What the exercise asks.
Go through the lines below. Copy those with "left".

Records to use.
......

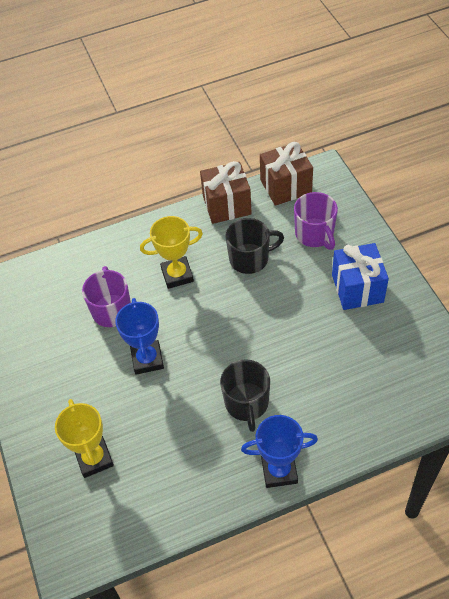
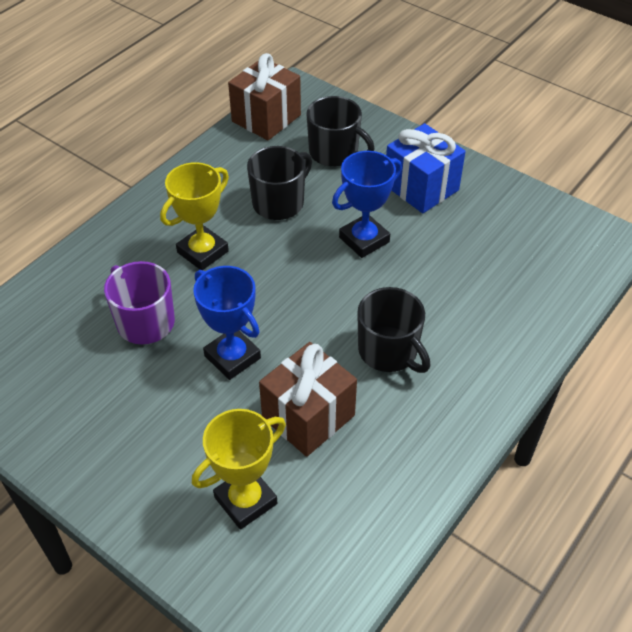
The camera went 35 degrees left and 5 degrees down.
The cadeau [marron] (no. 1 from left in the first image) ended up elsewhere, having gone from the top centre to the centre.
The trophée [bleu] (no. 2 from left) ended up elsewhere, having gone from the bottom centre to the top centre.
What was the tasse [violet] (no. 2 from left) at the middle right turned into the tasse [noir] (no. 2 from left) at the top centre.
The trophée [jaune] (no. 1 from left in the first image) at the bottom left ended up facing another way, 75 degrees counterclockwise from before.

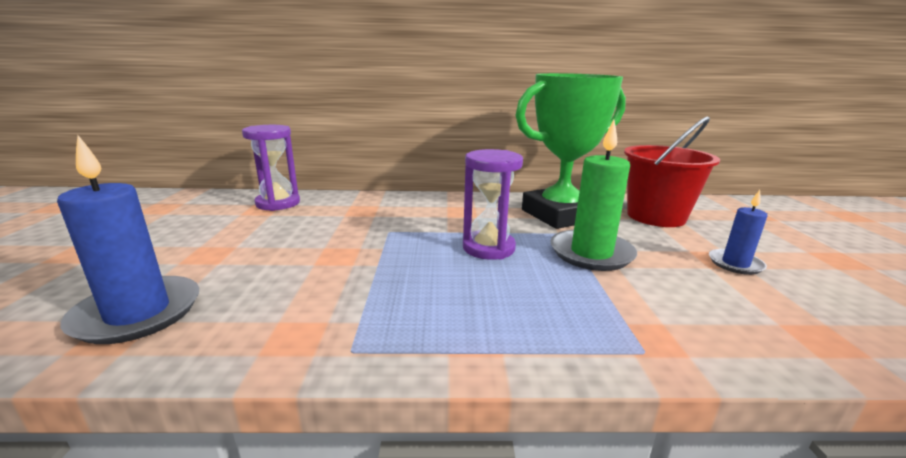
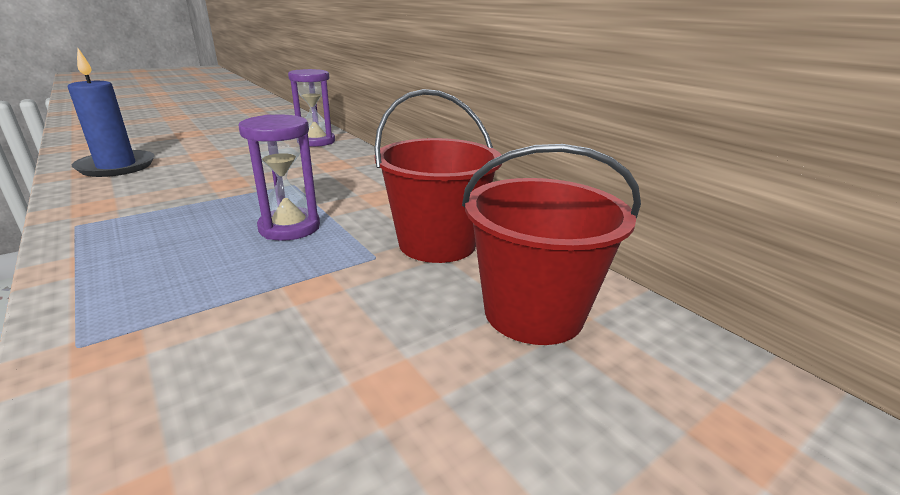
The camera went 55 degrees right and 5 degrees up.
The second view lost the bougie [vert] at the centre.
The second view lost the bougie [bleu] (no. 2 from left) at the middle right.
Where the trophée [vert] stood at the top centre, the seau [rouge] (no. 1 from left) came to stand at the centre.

......

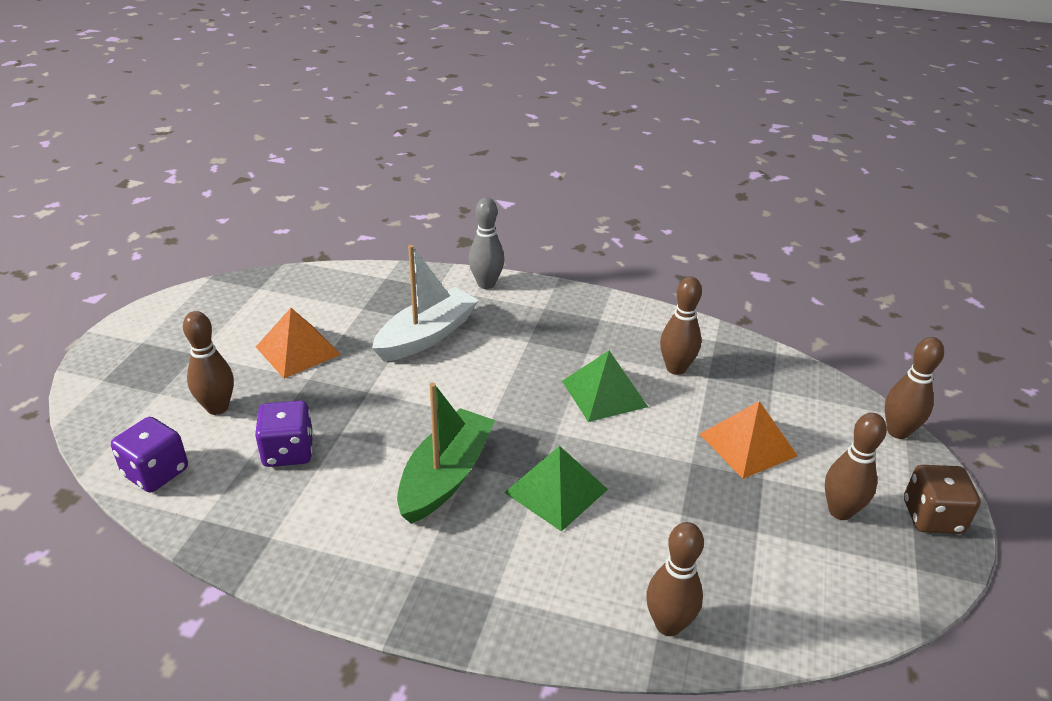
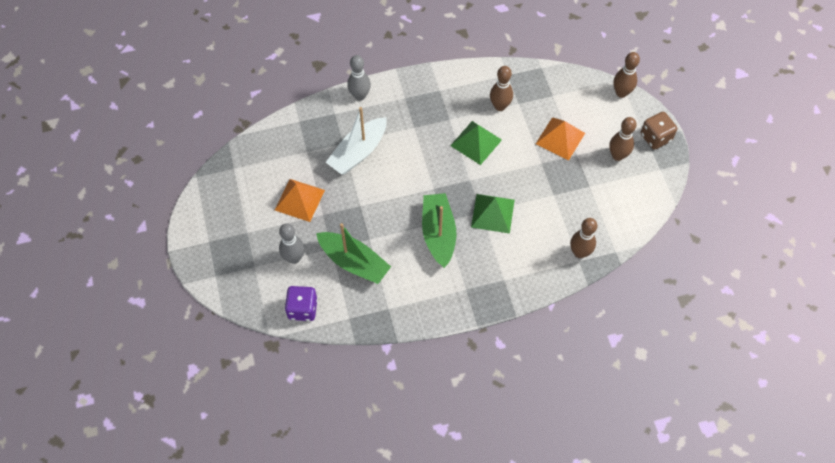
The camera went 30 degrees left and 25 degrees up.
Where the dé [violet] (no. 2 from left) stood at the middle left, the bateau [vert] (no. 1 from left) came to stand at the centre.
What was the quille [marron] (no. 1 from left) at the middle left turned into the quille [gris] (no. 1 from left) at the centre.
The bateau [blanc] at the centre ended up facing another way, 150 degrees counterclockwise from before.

......

Solution for this problem.
The camera went 35 degrees left and 5 degrees down.
The cadeau [marron] (no. 1 from left in the first image) ended up elsewhere, having gone from the top centre to the centre.
The trophée [bleu] (no. 2 from left) ended up elsewhere, having gone from the bottom centre to the top centre.
What was the tasse [violet] (no. 2 from left) at the middle right turned into the tasse [noir] (no. 2 from left) at the top centre.
The trophée [jaune] (no. 1 from left in the first image) at the bottom left ended up facing another way, 75 degrees counterclockwise from before.
The second view lost the bougie [bleu] (no. 2 from left) at the middle right.
Where the trophée [vert] stood at the top centre, the seau [rouge] (no. 1 from left) came to stand at the centre.
The camera went 30 degrees left and 25 degrees up.
Where the dé [violet] (no. 2 from left) stood at the middle left, the bateau [vert] (no. 1 from left) came to stand at the centre.
What was the quille [marron] (no. 1 from left) at the middle left turned into the quille [gris] (no. 1 from left) at the centre.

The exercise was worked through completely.